[Records provided — start]
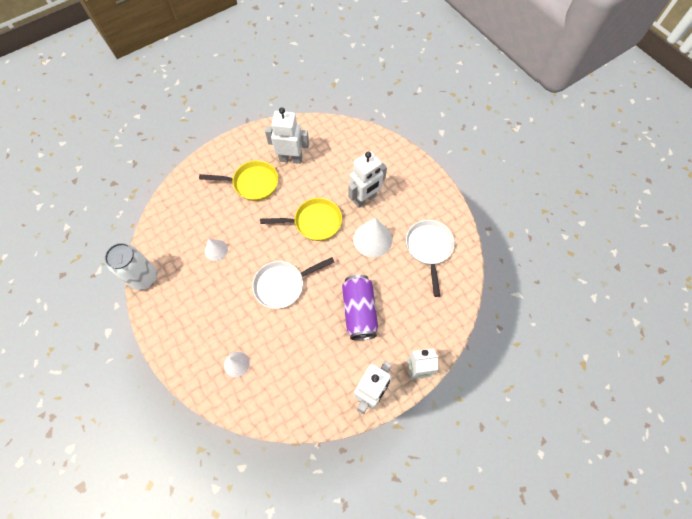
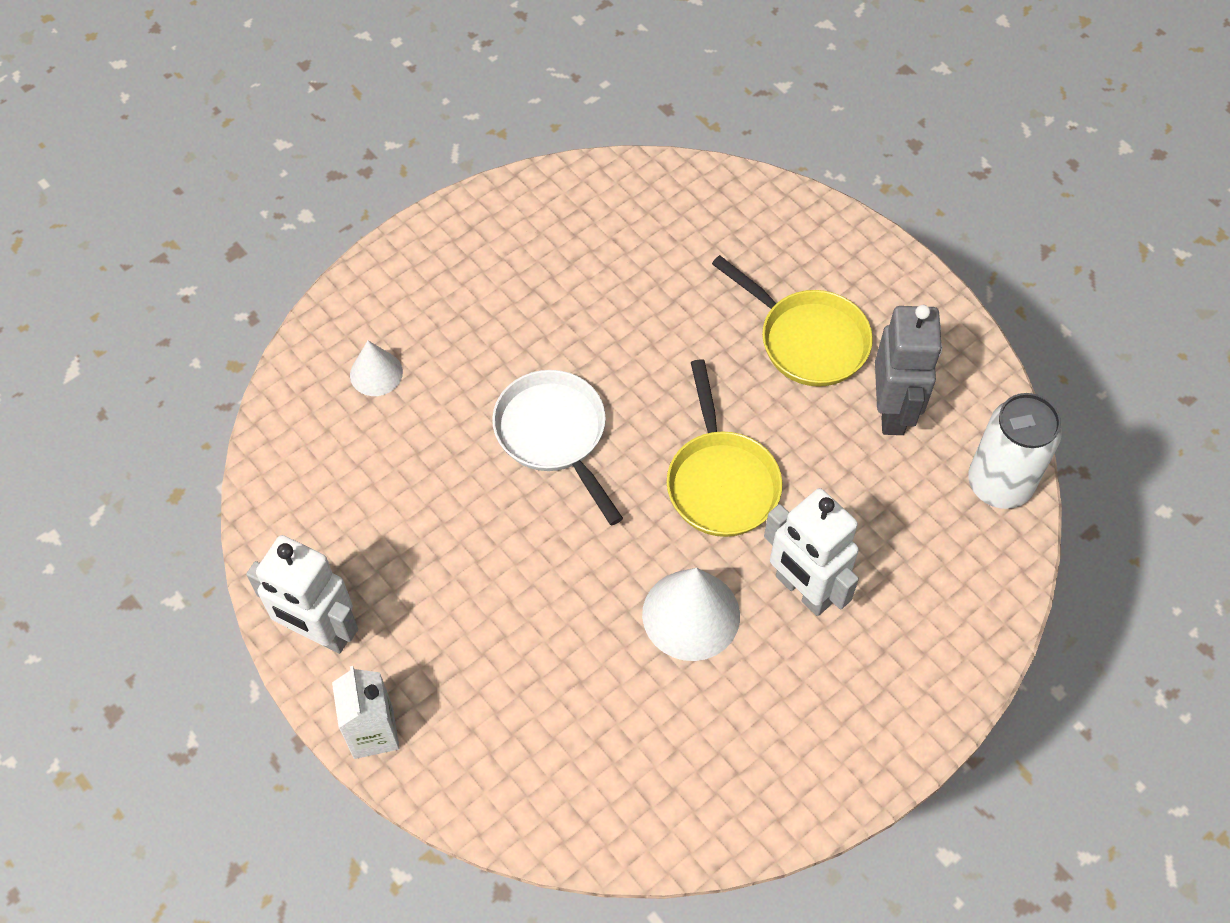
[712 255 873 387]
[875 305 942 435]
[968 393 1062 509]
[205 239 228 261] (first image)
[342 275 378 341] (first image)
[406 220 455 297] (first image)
[Records provided — finish]
* _Action item_
Looking at the data above, report how many of its lines include the word "image". The number alone is the answer.

* _Answer for this exercise_
3